What to work on:
Lines to be reproduced exactly: the one that holds "blue brick G3:H3" and all those after it through the end of the data. Include no others.

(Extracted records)
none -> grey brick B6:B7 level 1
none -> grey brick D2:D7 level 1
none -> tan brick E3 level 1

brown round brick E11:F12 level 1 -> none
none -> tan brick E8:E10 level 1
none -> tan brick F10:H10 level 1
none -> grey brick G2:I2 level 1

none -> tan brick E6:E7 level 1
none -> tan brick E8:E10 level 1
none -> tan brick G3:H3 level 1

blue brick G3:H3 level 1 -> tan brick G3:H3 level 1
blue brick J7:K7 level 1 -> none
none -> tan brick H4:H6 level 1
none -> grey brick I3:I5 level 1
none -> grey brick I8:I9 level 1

Result of the exercise:
blue brick G3:H3 level 1 -> tan brick G3:H3 level 1
blue brick J7:K7 level 1 -> none
none -> tan brick H4:H6 level 1
none -> grey brick I3:I5 level 1
none -> grey brick I8:I9 level 1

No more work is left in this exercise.